**WORK INSTRUCTIONS:**
Using the listing below, set down each line from the line containing "camera: 15 degrees left, 0 degrees up" through the line containing "(349, 560) = (466, 544): yellow", both ends included, exactly and with nothing added.

**SUPPLIED ENTRIES:**
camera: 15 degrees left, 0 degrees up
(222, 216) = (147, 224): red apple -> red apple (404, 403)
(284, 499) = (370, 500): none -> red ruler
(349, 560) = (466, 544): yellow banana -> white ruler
--
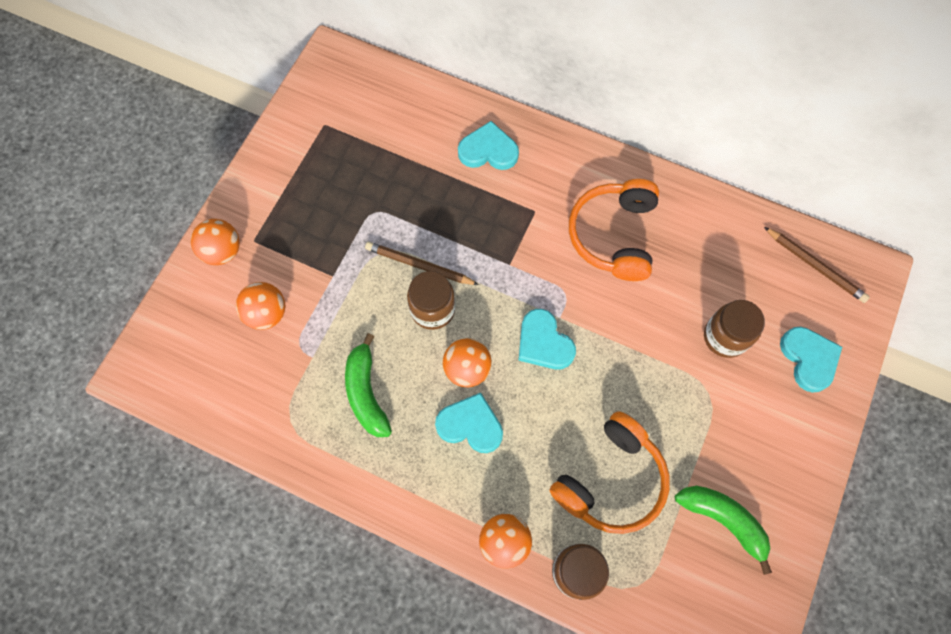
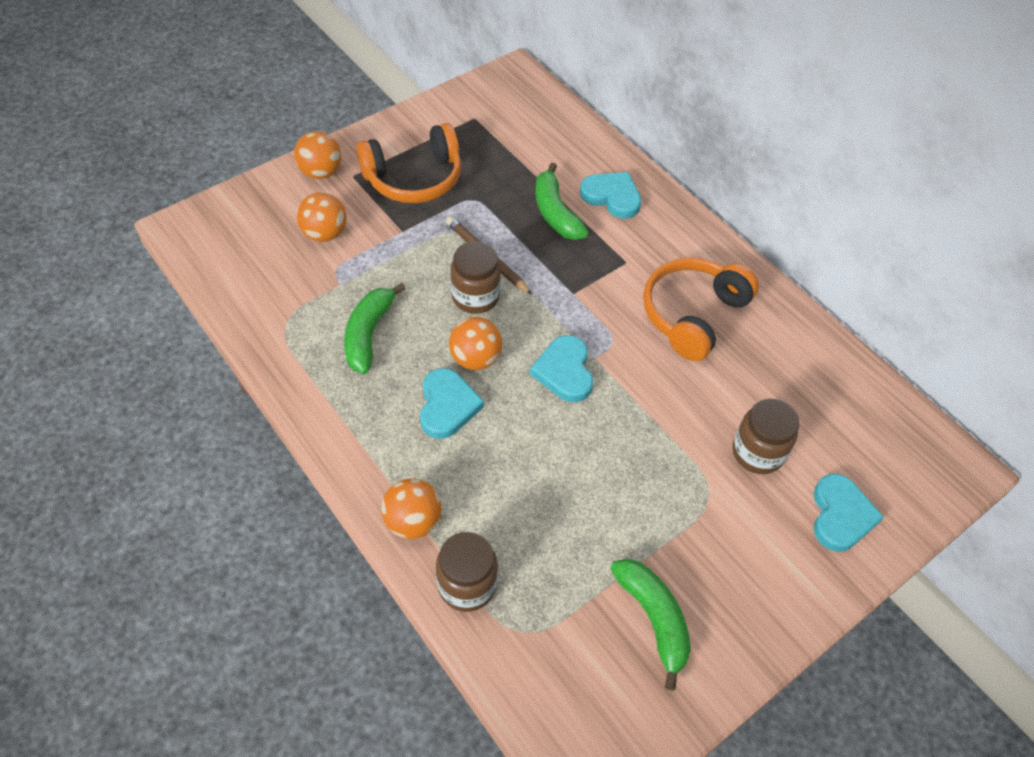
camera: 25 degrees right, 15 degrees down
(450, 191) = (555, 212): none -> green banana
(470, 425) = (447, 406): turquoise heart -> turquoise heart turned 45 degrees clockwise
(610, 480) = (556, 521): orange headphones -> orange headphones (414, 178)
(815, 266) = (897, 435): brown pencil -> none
--
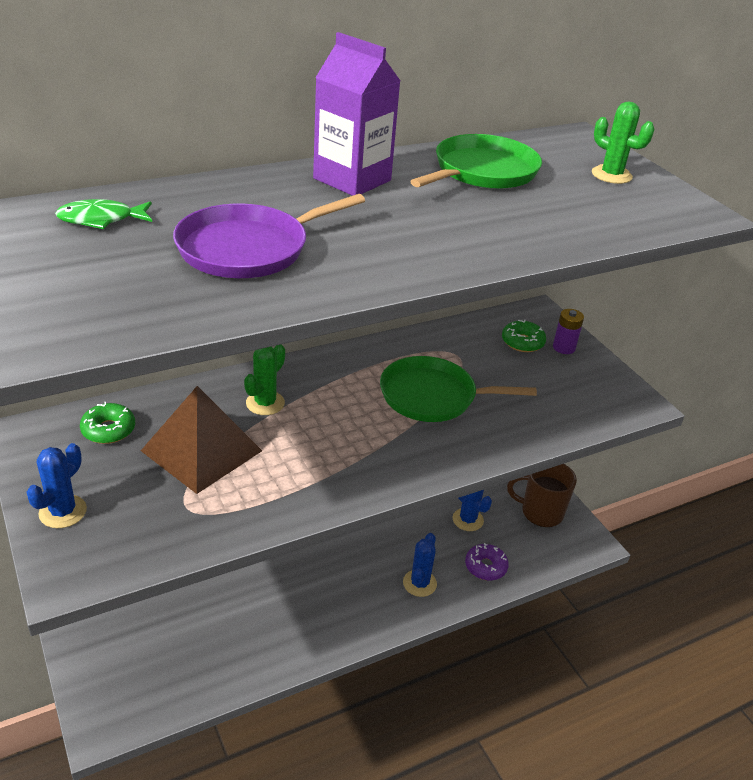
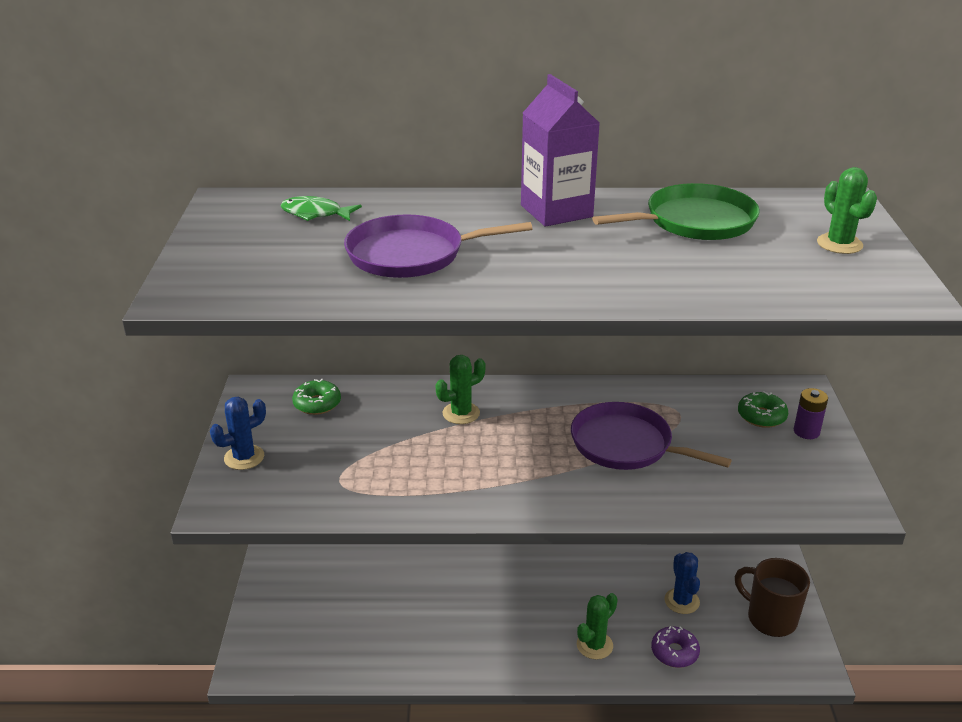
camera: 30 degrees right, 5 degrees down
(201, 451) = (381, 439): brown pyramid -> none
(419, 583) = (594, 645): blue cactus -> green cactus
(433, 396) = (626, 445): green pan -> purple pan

**EXERCISE RESULT:**
camera: 15 degrees left, 0 degrees up
(222, 216) = (147, 224): red apple -> red apple (404, 403)
(284, 499) = (370, 500): none -> red ruler
(349, 560) = (466, 544): yellow banana -> white ruler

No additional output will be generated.